EXERCISE - Where a picture appears, leave it out, and transcribe all the lines below exactly.
DATA below:
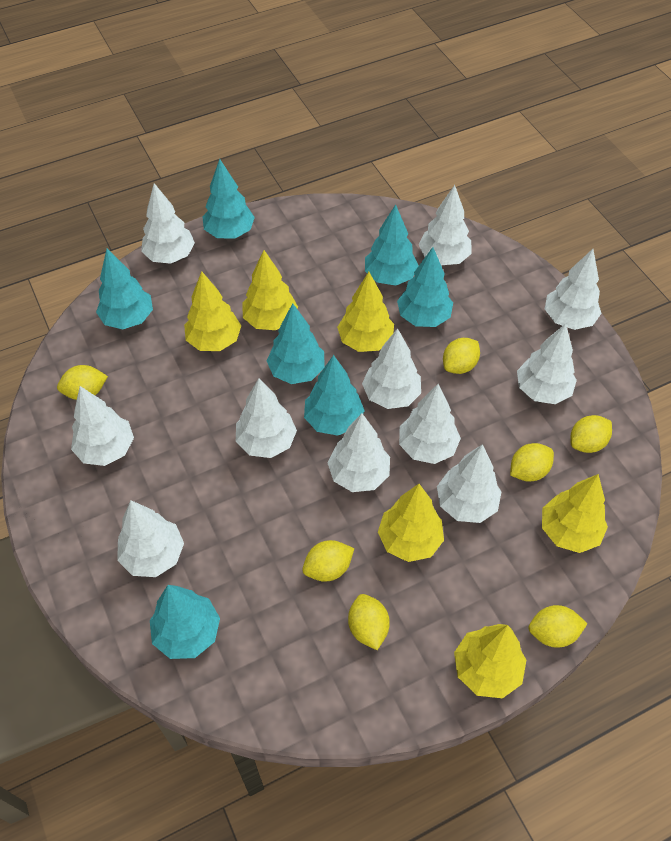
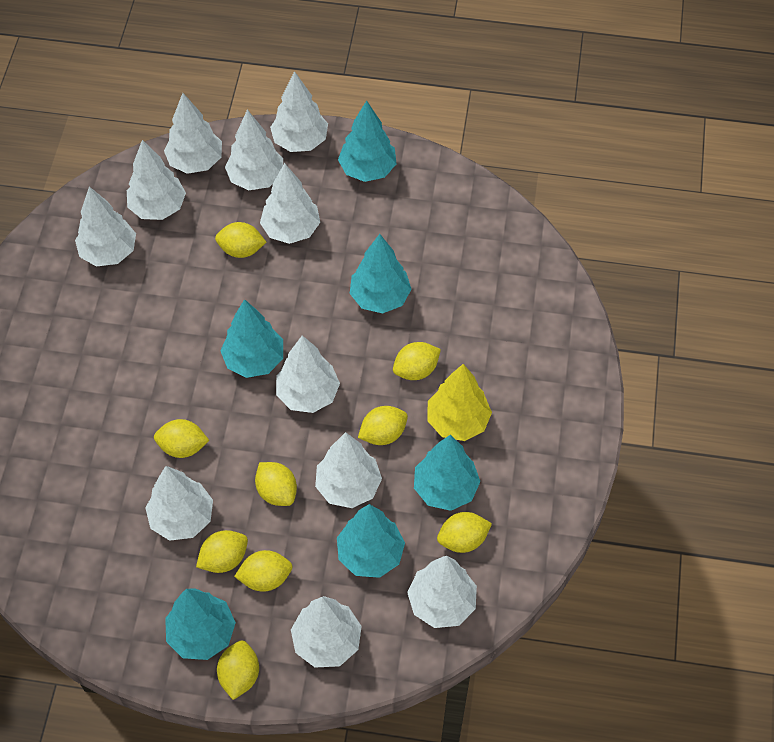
turquoise tree: 7 -> 6
yellow lemon: 7 -> 9
yellow tree: 6 -> 1

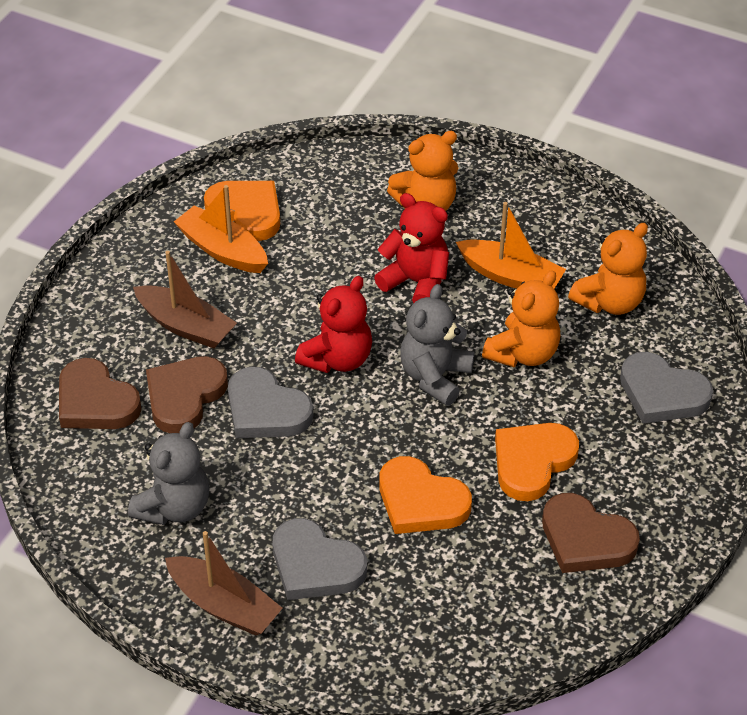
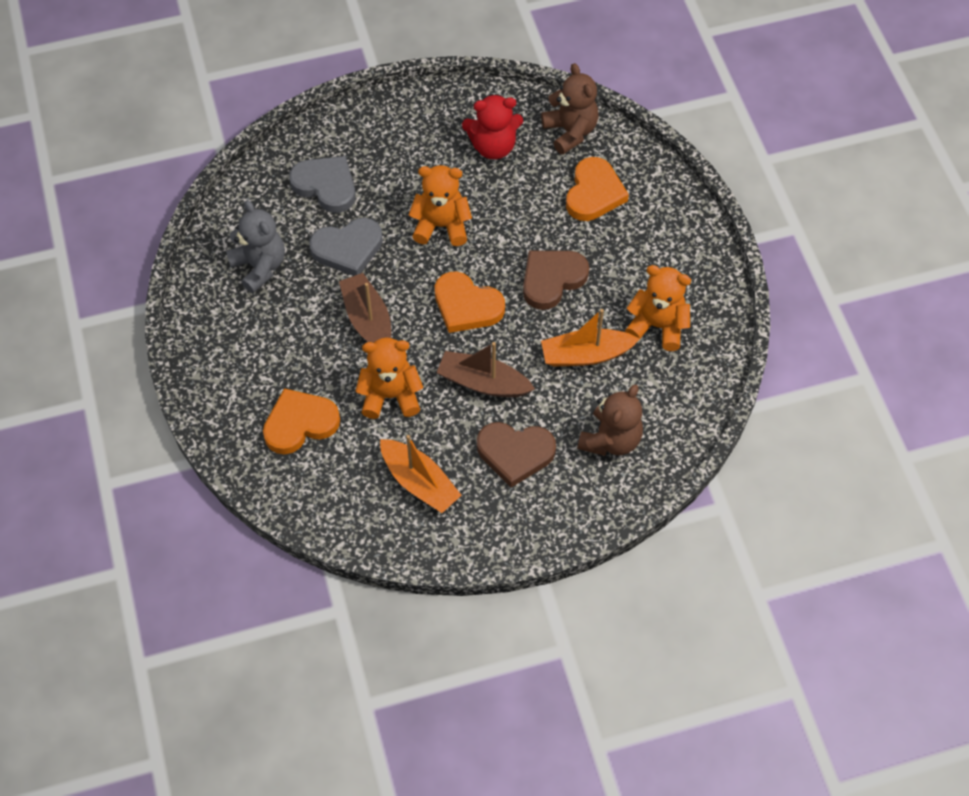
brown heart: 3 -> 2
brown teddy bear: 0 -> 2
grey heart: 3 -> 2
grey teddy bear: 2 -> 1
red teddy bear: 2 -> 1

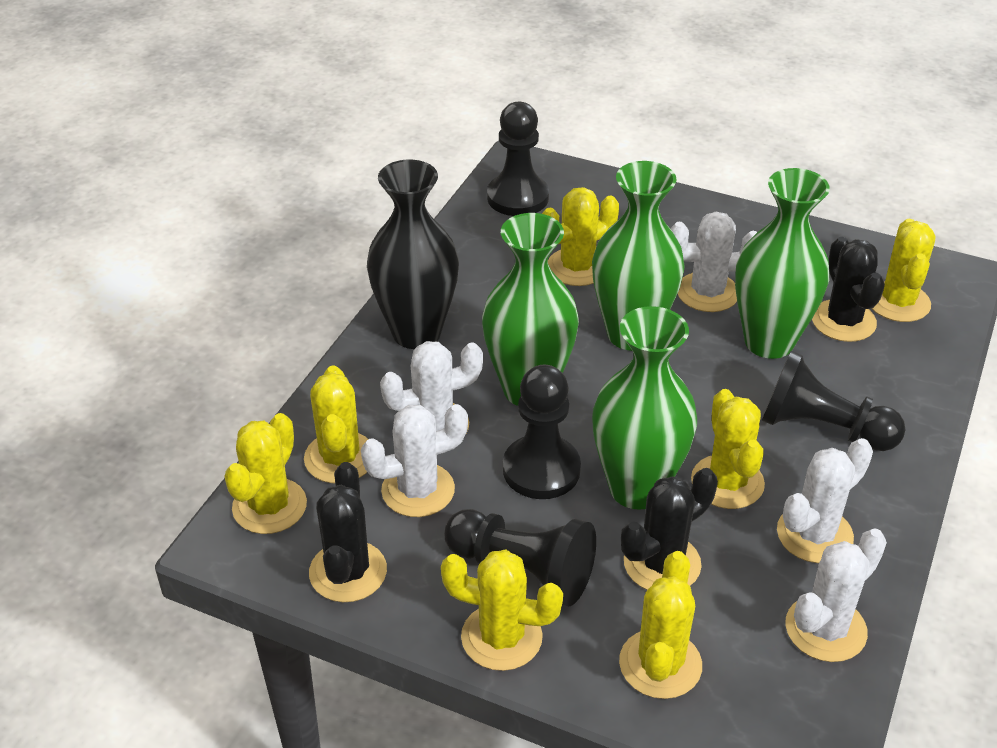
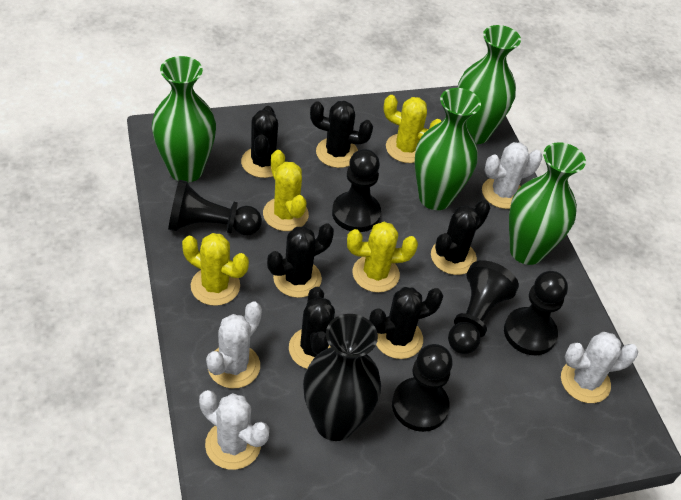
black cactus: 3 -> 6
black pawn: 4 -> 5
white cactus: 5 -> 4
yellow cactus: 7 -> 4

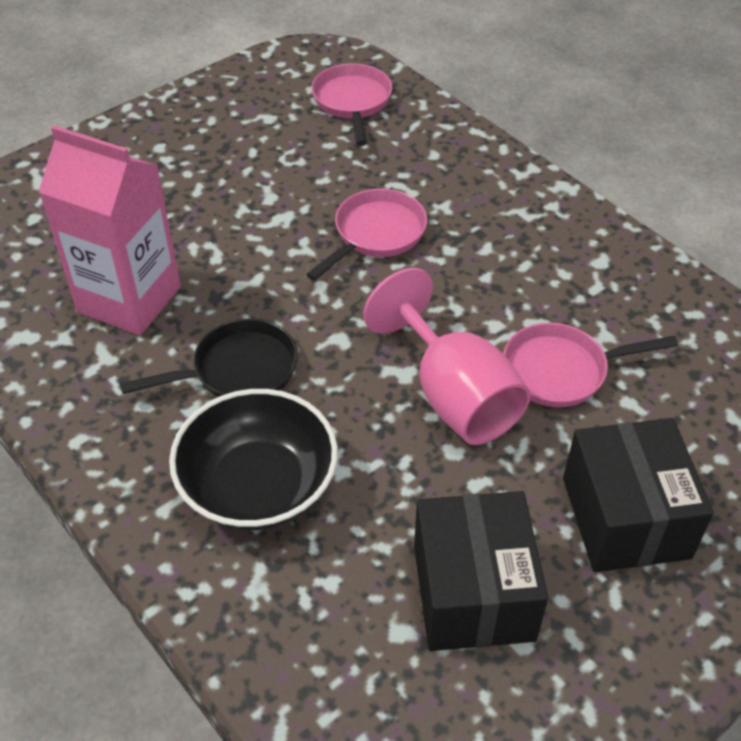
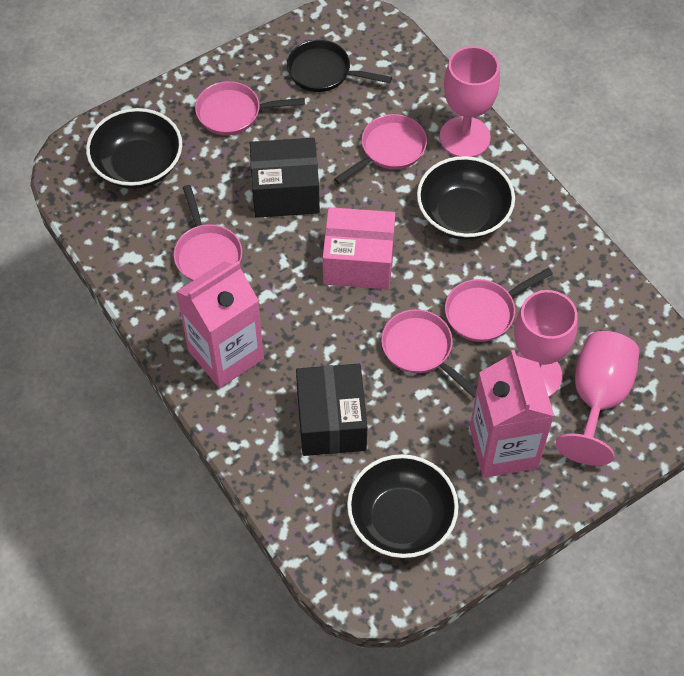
black bowl: 1 -> 3
pink box: 0 -> 1
pink carton: 1 -> 2
pink goblet: 1 -> 3
pink pan: 3 -> 5

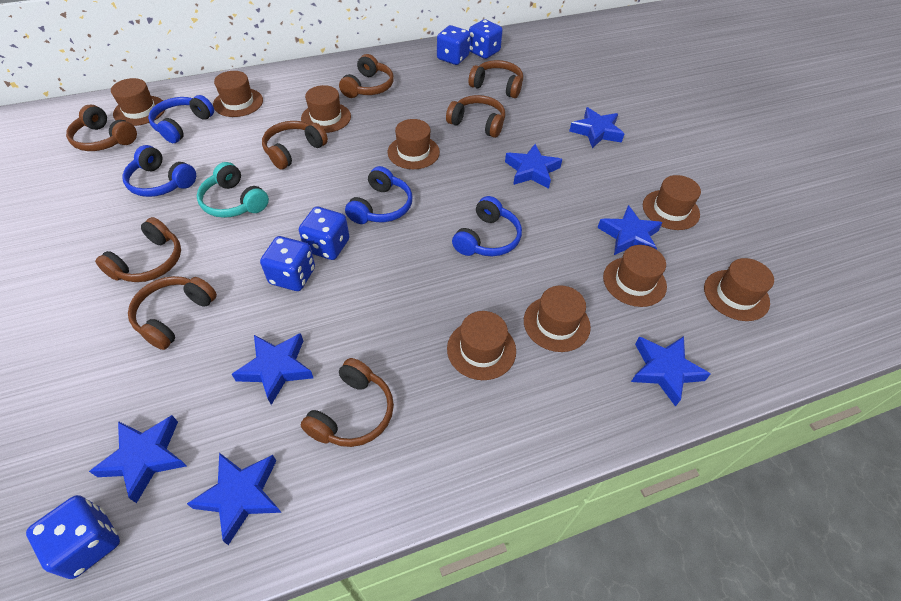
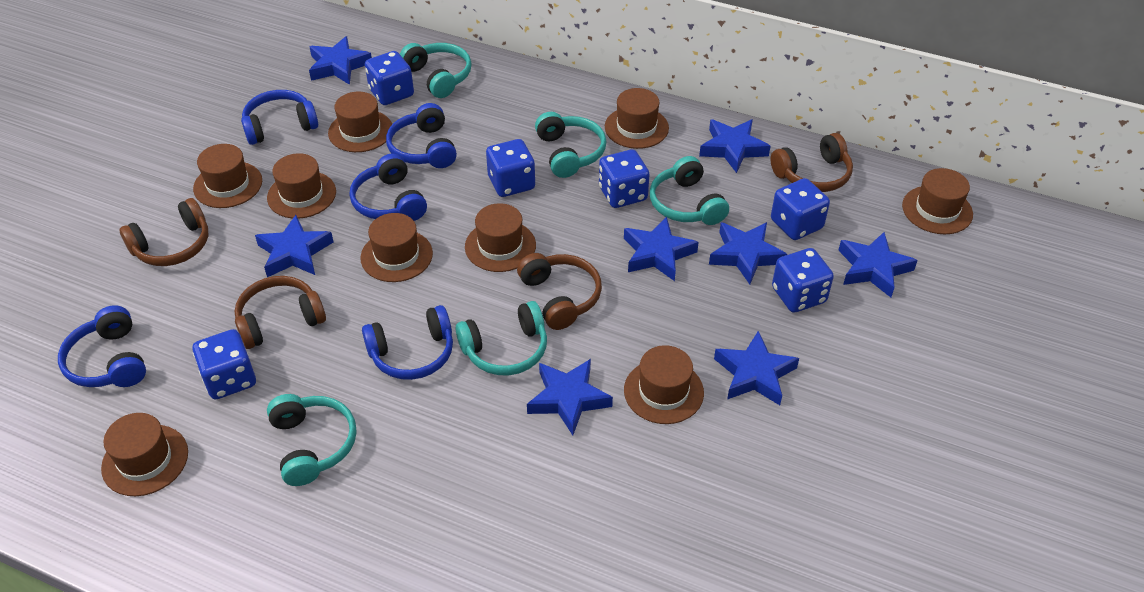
blue dice: 5 -> 6
blue headphones: 4 -> 5
blue star: 7 -> 8
brown headphones: 8 -> 4
turquoise headphones: 1 -> 5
End of DATA.
ANSWER TO THIS PROBLEM -
turquoise tree: 7 -> 6
yellow lemon: 7 -> 9
yellow tree: 6 -> 1

brown heart: 3 -> 2
brown teddy bear: 0 -> 2
grey heart: 3 -> 2
grey teddy bear: 2 -> 1
red teddy bear: 2 -> 1

black cactus: 3 -> 6
black pawn: 4 -> 5
white cactus: 5 -> 4
yellow cactus: 7 -> 4

black bowl: 1 -> 3
pink box: 0 -> 1
pink carton: 1 -> 2
pink goblet: 1 -> 3
pink pan: 3 -> 5

blue dice: 5 -> 6
blue headphones: 4 -> 5
blue star: 7 -> 8
brown headphones: 8 -> 4
turquoise headphones: 1 -> 5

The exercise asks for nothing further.